Match on the string "yellow" in the entries below and return every matching line.

◆ Entries provided:
-------

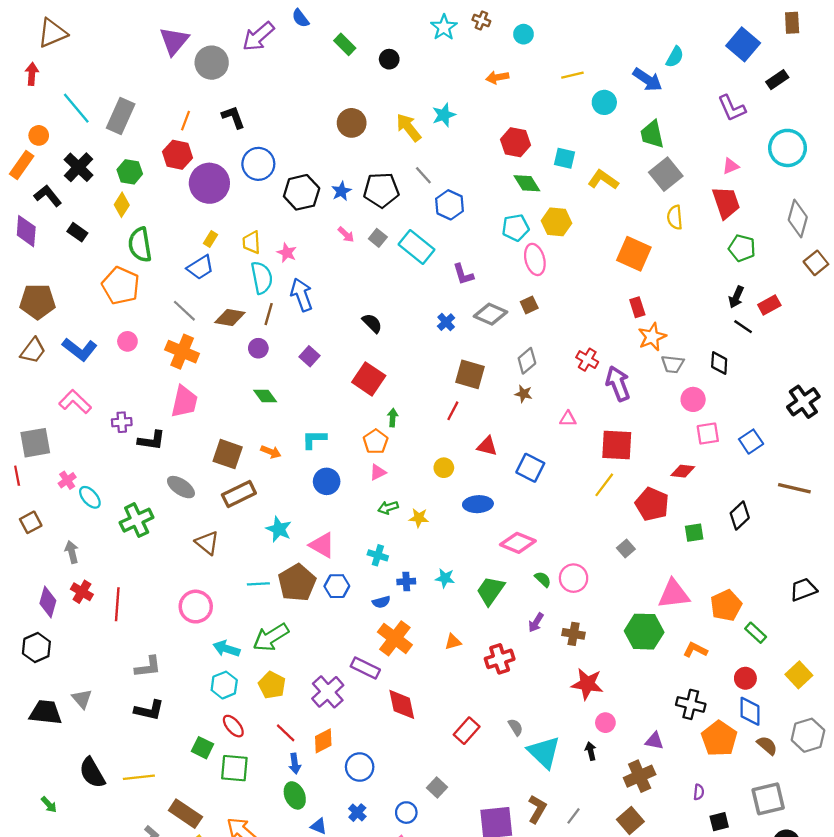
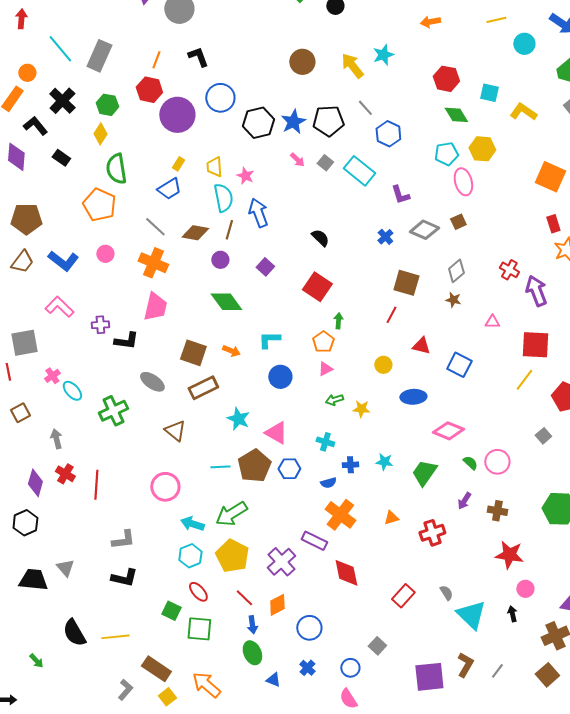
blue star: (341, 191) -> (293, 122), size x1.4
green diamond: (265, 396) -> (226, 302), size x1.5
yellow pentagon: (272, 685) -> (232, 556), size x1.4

-------

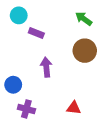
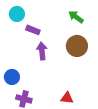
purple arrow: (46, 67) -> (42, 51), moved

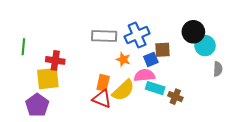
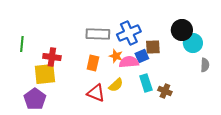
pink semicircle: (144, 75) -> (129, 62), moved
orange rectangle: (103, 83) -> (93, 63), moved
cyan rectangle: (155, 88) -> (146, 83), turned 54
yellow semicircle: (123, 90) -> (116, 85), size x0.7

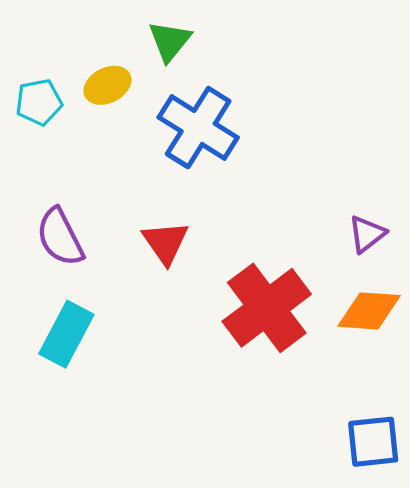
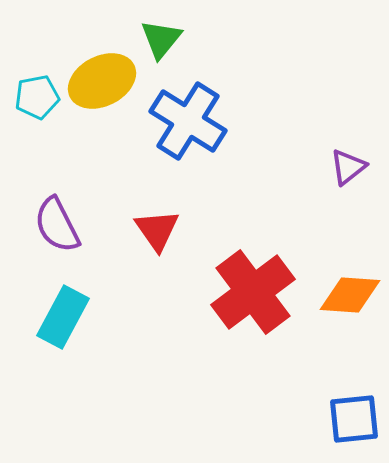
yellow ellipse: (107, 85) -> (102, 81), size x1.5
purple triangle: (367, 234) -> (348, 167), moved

-------

◆ Response:
yellow pentagon: (272, 685) -> (232, 556), size x1.4
yellow semicircle: (123, 90) -> (116, 85), size x0.7
yellow ellipse: (107, 85) -> (102, 81), size x1.5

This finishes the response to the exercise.